WORK TO COMPLETE: Transcribe the data exactly. Pictures stay out.

DATA UNDER STUDY:
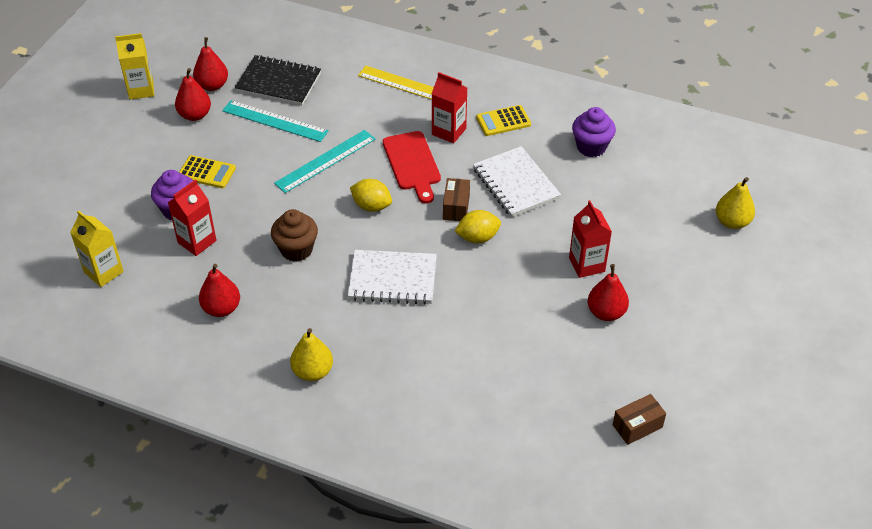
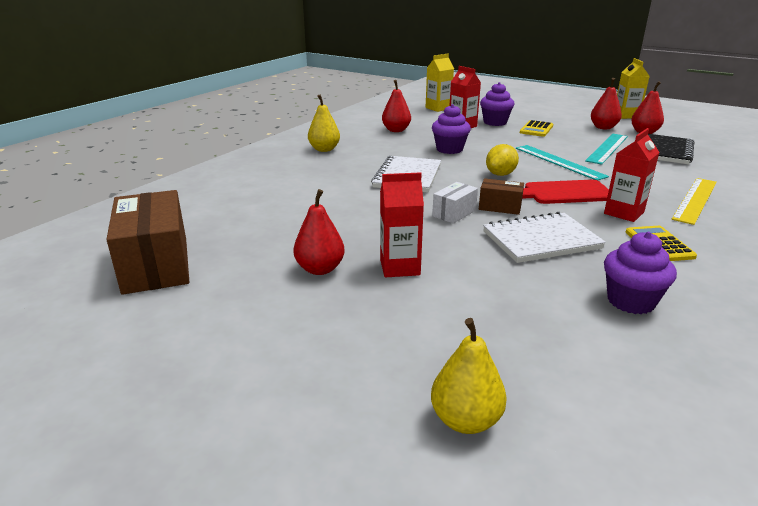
camera: 100 degrees right, 20 degrees down
brown cupcake [271,209,318,262] -> purple cupcake [432,104,471,154]
yellow lemon [454,210,501,243] -> white box [432,182,478,224]
brown box [613,394,666,445] -> brown box [106,190,189,295], size x2.00

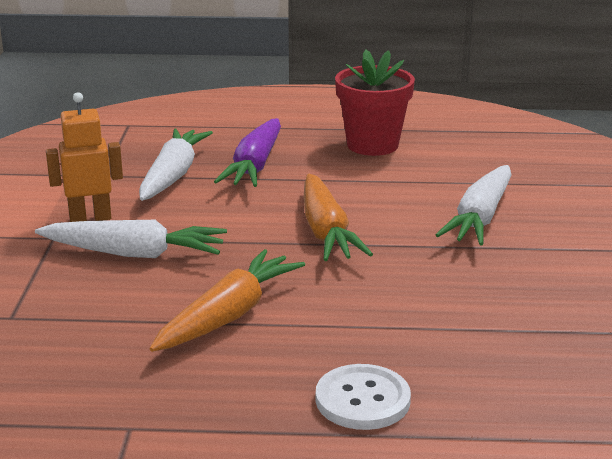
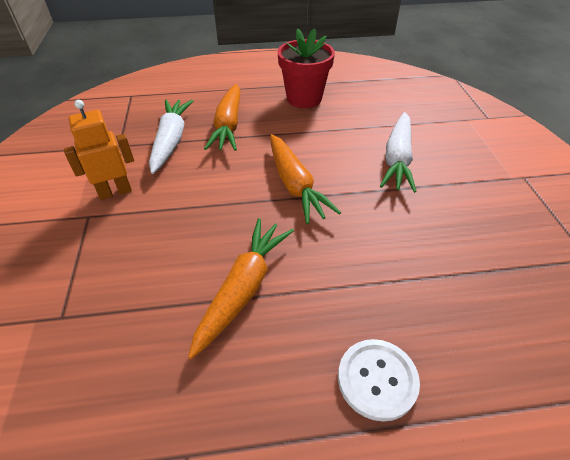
camera: 10 degrees left, 20 degrees up
white carrot [35,220,227,258] -> none
purple carrot [214,118,281,187] -> orange carrot [204,84,240,151]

WRITTEN SOLUTION:
camera: 100 degrees right, 20 degrees down
brown cupcake [271,209,318,262] -> purple cupcake [432,104,471,154]
yellow lemon [454,210,501,243] -> white box [432,182,478,224]
brown box [613,394,666,445] -> brown box [106,190,189,295], size x2.00

camera: 10 degrees left, 20 degrees up
white carrot [35,220,227,258] -> none
purple carrot [214,118,281,187] -> orange carrot [204,84,240,151]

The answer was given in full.